> Exercise details
Where in the entries below does "snow" appear? Copy every line that has it.

Records from a dataset
● ● ● ●
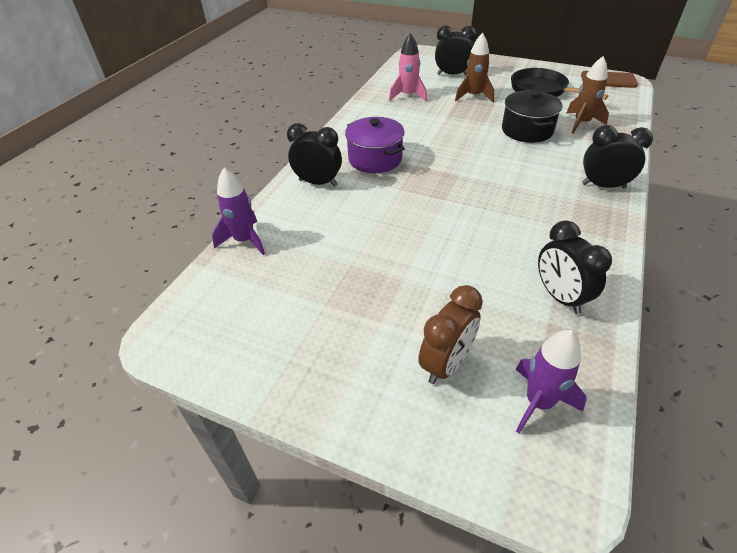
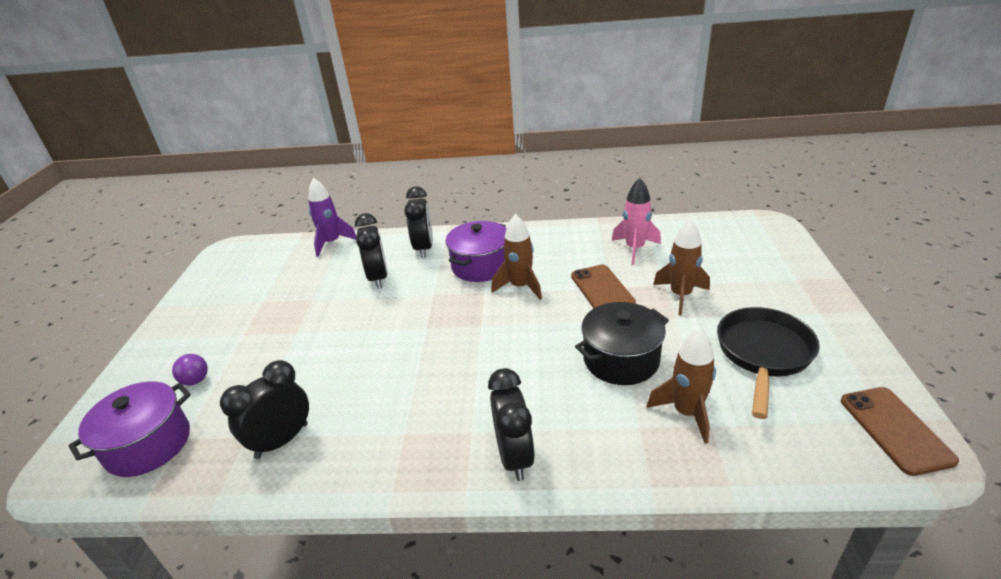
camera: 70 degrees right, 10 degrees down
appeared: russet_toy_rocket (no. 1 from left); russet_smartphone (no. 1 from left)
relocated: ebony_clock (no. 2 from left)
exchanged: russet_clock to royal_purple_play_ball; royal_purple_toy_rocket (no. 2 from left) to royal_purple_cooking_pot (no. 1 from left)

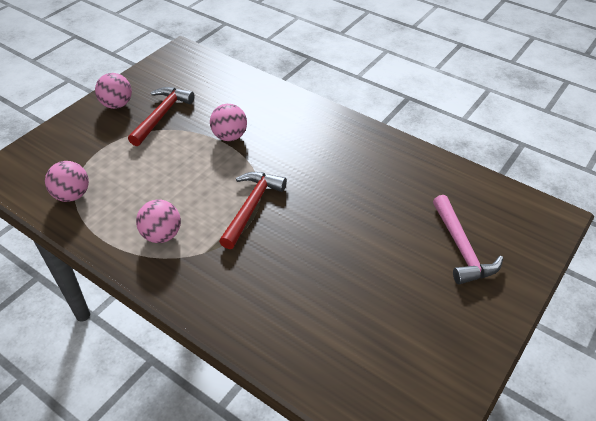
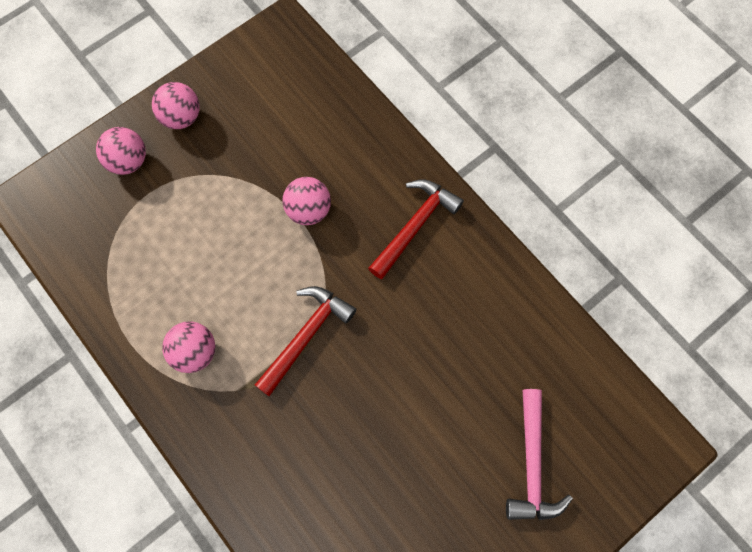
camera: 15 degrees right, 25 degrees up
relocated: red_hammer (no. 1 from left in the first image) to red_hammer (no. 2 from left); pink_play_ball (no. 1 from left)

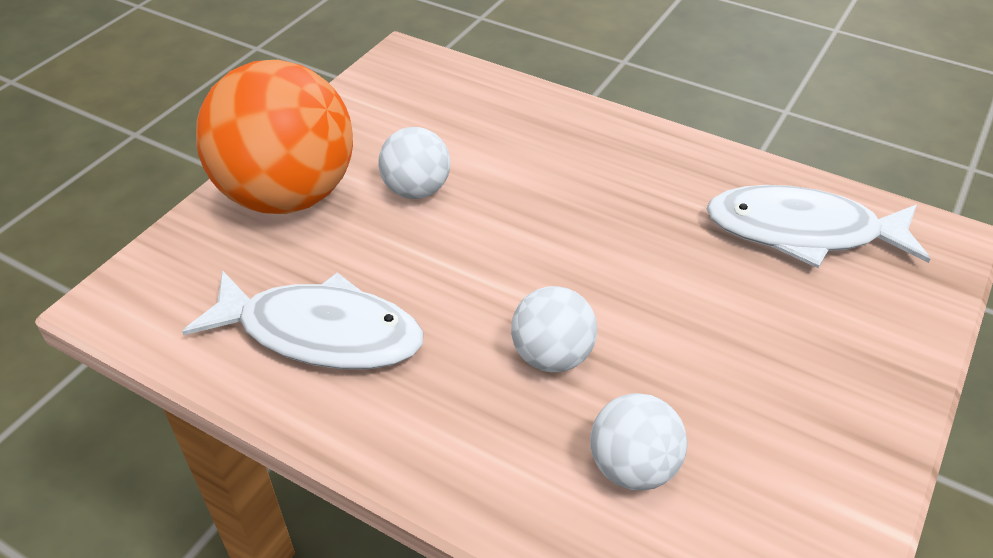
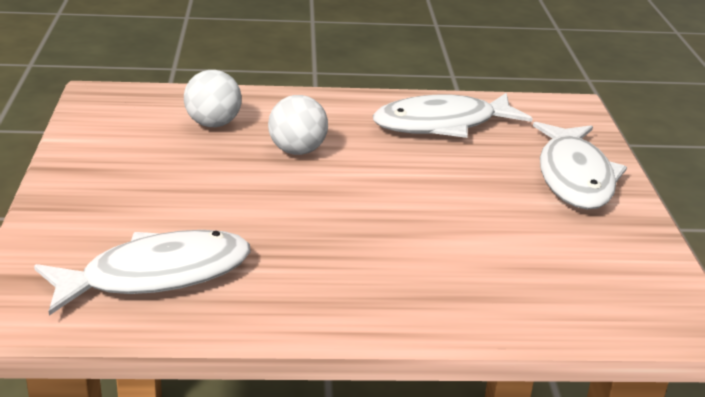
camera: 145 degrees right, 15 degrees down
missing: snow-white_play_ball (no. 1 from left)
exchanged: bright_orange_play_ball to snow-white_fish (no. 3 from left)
● ● ● ●
> Response to this task
missing: snow-white_play_ball (no. 1 from left)
exchanged: bright_orange_play_ball to snow-white_fish (no. 3 from left)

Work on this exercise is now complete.